(Records drawn from a dataset)
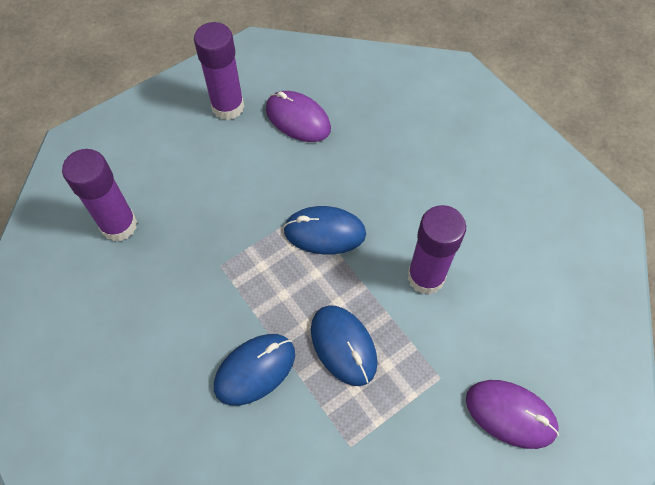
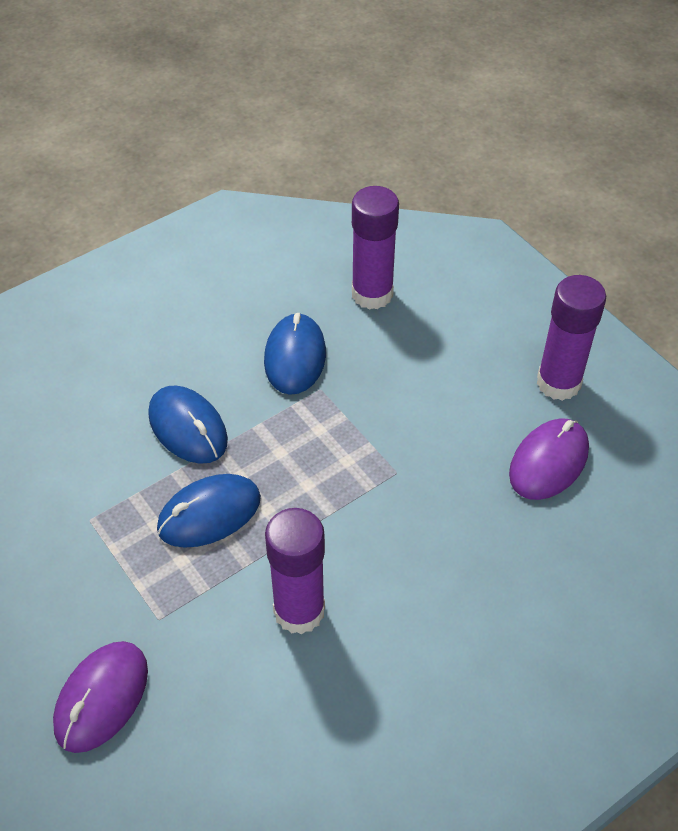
camera: 90 degrees right, 10 degrees down
(324, 232) = (366, 494): blue mouse -> blue mouse (295, 357)

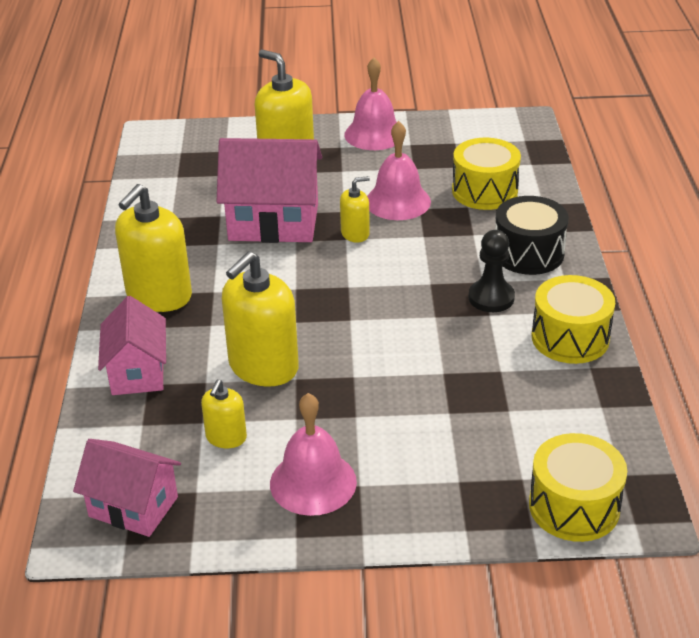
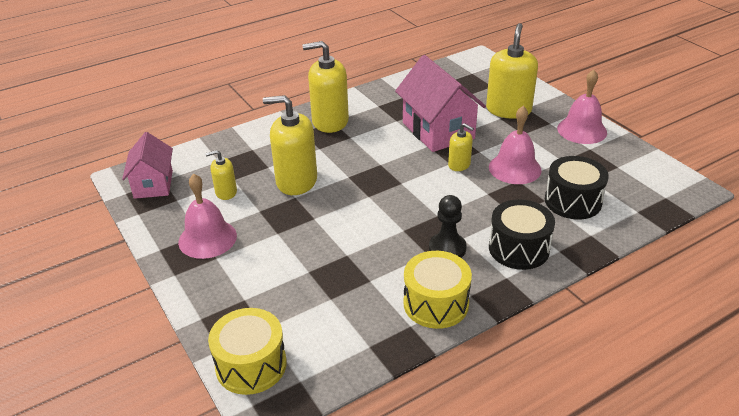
camera: 60 degrees right, 0 degrees up
(137, 372) = (259, 142): pink house -> none
(484, 191) = (573, 201): yellow drum -> black drum

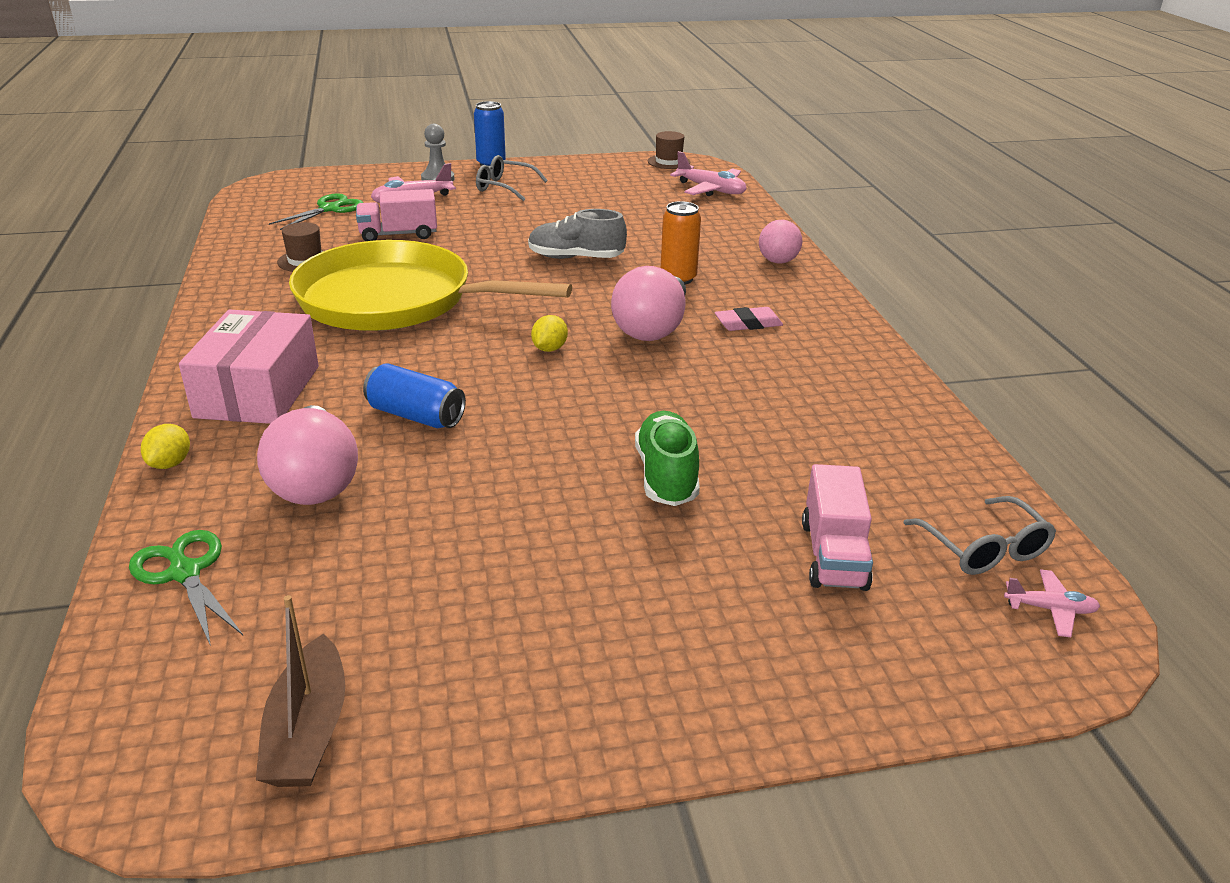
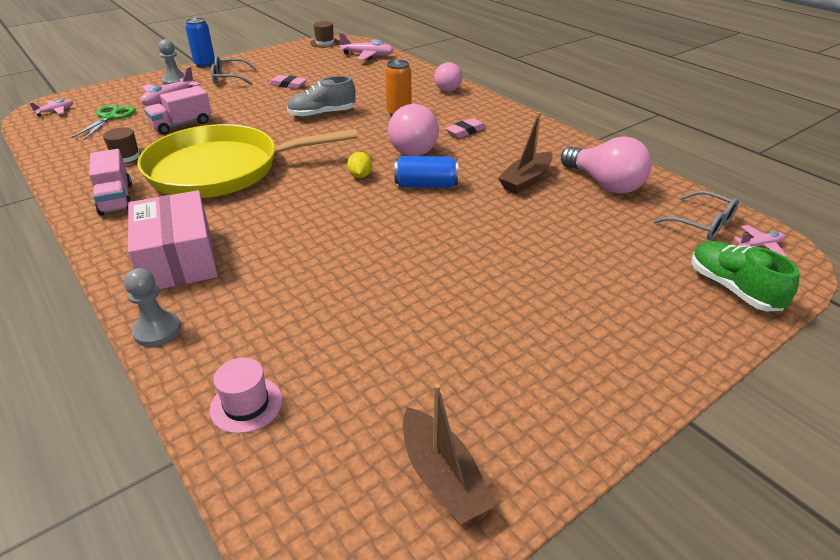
camera: 25 degrees left, 5 degrees up
(170, 463) = (157, 330): yellow lemon -> grey pawn
(184, 572) = (246, 404): green scissors -> pink hat
(280, 190) = (55, 111): none -> pink plane
(315, 481) = (283, 308): pink light bulb -> pink light bulb (605, 184)
(416, 416) = (312, 243): blue can -> blue can (426, 185)
(568, 210) = (288, 85): none -> pink eraser
(666, 476) = (505, 234): green shoe -> green shoe (732, 289)
(768, 412) = (526, 180): none -> brown boat
(833, 555) = (636, 251): pink truck -> pink truck (116, 199)

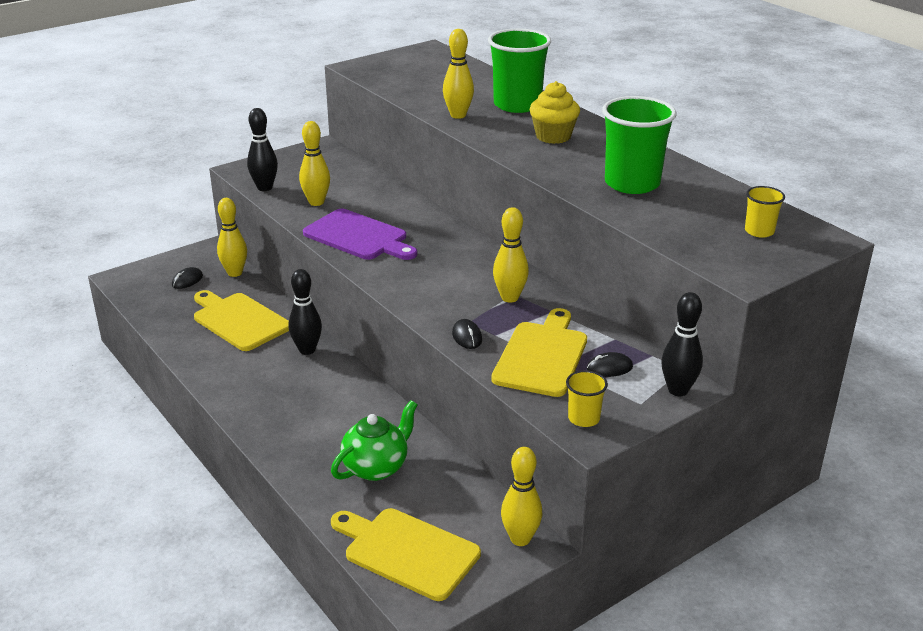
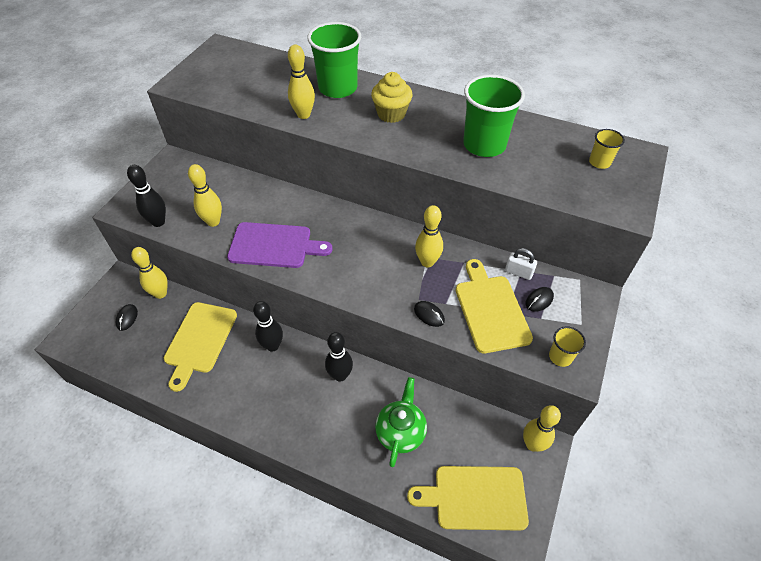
camera: 30 degrees left, 20 degrees up
(239, 320) = (199, 340): yellow cutting board -> yellow cutting board turned 90 degrees counterclockwise
(610, 339) = (518, 272): none -> white padlock
(678, 390) = (592, 301): black bowling pin -> black bowling pin (340, 375)

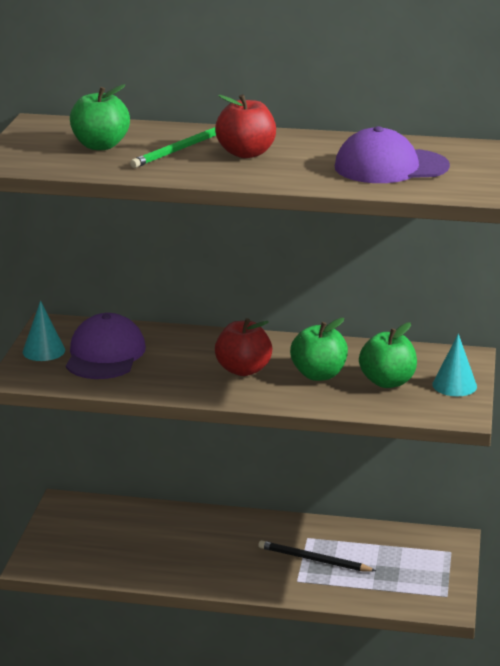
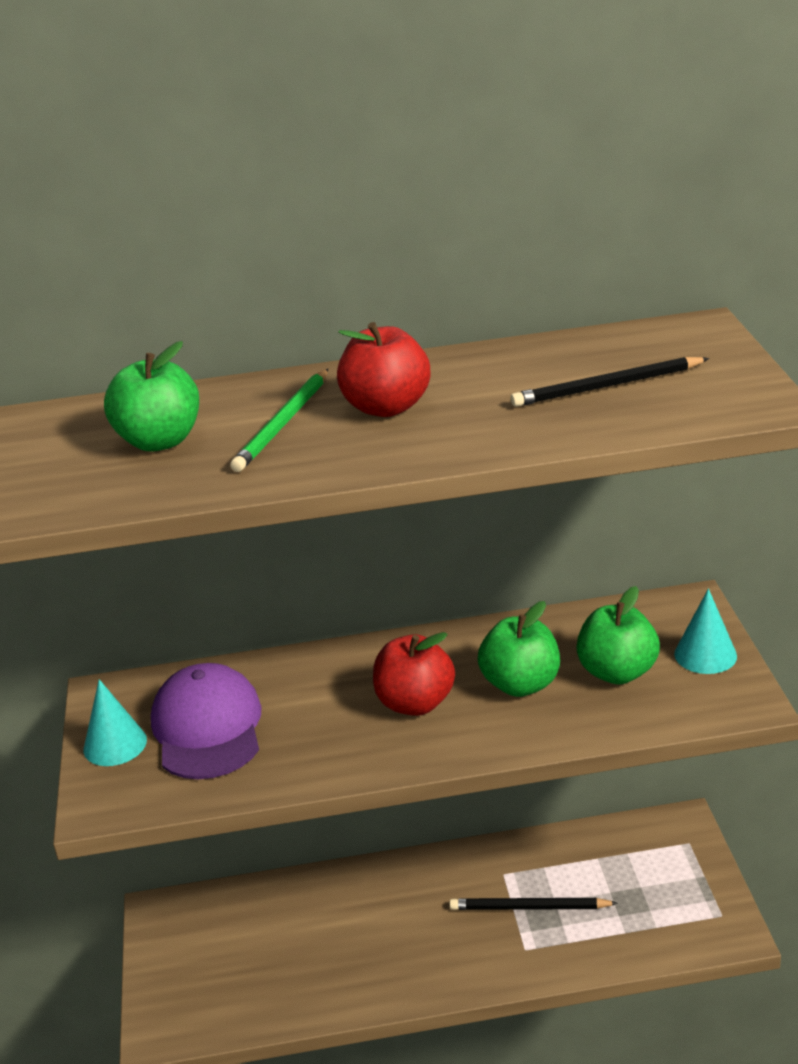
camera: 15 degrees left, 5 degrees up
(390, 167) = (608, 386): purple cap -> black pencil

• _Your goal_:
Copy exactly, please, the span of lines that begins at the line with "camera: 15 degrees left, 5 degrees up" and ends at the last line of the data, both included.

• _Answer to this task_:
camera: 15 degrees left, 5 degrees up
(390, 167) = (608, 386): purple cap -> black pencil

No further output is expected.